● Task to complete:
Only lines holding the word "parking" are needed; copy each of them from the material.

● Records for processing:
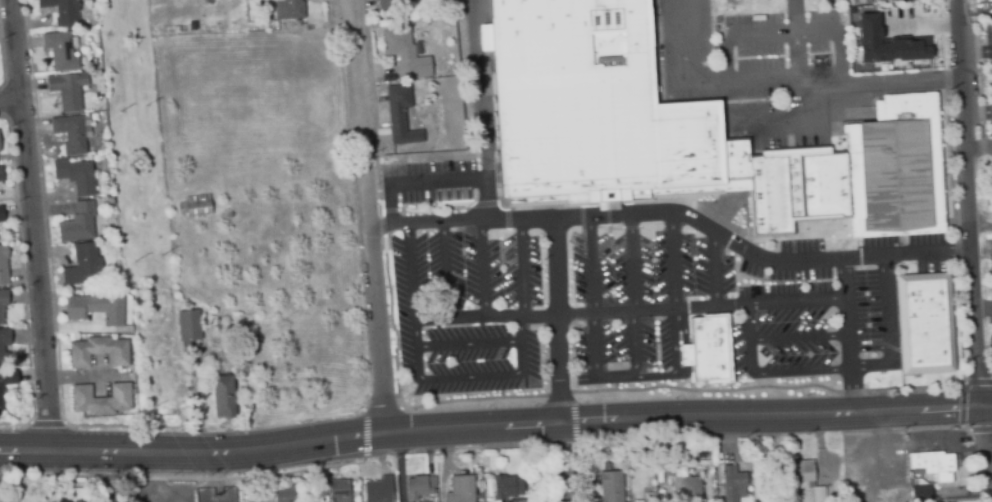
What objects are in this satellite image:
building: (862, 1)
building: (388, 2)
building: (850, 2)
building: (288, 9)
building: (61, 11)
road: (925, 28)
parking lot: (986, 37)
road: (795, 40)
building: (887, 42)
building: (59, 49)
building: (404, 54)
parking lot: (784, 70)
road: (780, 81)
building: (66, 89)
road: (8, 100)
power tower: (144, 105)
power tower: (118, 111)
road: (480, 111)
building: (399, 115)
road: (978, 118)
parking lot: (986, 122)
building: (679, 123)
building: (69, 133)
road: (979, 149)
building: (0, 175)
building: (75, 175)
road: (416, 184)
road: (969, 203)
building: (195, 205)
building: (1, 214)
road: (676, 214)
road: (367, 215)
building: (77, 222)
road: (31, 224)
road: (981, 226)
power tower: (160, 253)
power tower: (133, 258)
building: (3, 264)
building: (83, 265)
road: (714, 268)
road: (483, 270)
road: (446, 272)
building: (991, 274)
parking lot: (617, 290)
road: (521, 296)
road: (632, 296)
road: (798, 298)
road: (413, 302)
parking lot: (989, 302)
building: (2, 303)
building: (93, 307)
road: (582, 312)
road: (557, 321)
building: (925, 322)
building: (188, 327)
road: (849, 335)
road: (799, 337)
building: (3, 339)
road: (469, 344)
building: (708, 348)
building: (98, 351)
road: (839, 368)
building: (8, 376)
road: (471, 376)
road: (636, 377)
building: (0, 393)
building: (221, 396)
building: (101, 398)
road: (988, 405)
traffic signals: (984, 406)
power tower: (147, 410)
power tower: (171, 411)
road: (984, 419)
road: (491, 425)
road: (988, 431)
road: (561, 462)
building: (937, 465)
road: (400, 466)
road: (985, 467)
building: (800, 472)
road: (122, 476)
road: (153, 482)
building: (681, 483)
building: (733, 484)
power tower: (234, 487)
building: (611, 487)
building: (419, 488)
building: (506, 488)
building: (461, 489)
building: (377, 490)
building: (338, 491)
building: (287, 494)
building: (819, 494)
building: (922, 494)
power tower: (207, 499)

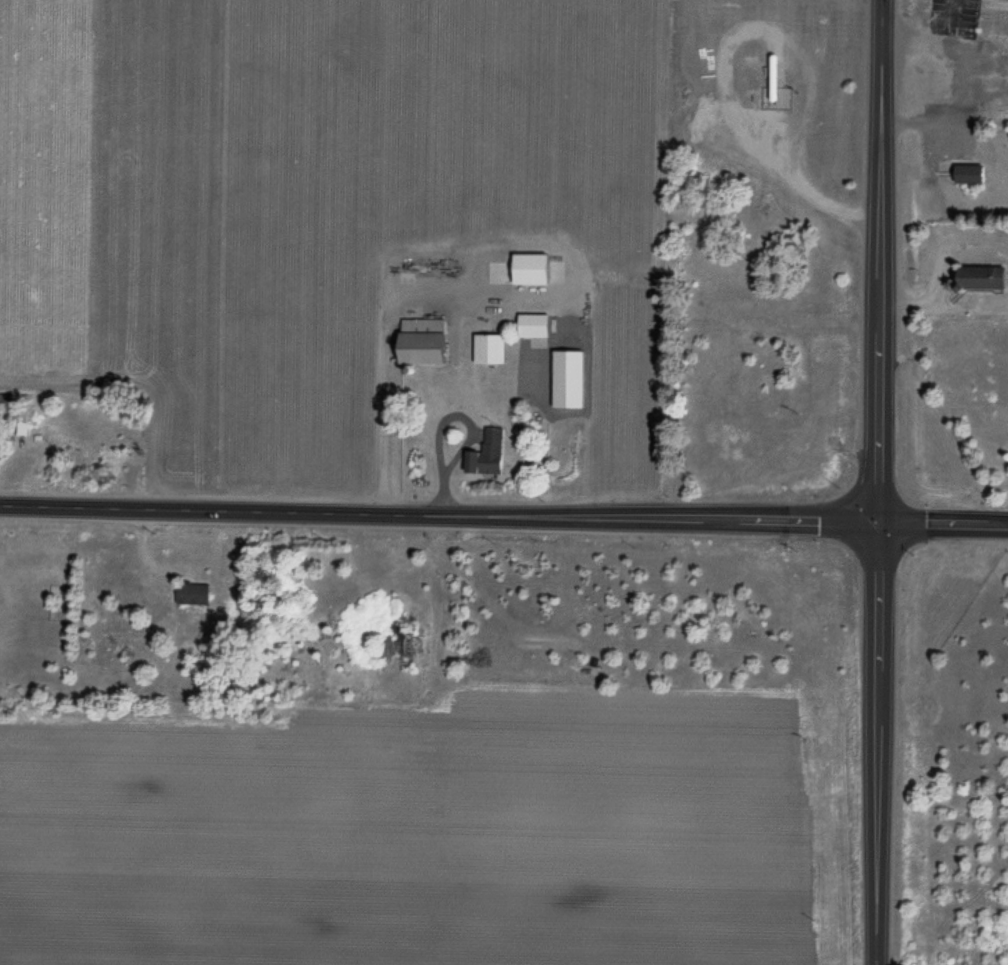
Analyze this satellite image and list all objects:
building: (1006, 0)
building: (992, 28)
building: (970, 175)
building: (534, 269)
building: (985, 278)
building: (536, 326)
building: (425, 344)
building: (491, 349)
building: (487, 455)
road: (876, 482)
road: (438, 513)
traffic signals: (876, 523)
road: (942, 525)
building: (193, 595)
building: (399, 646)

● Answer for this exercise:
parking lot: (986, 37)
parking lot: (784, 70)
parking lot: (986, 122)
parking lot: (617, 290)
parking lot: (989, 302)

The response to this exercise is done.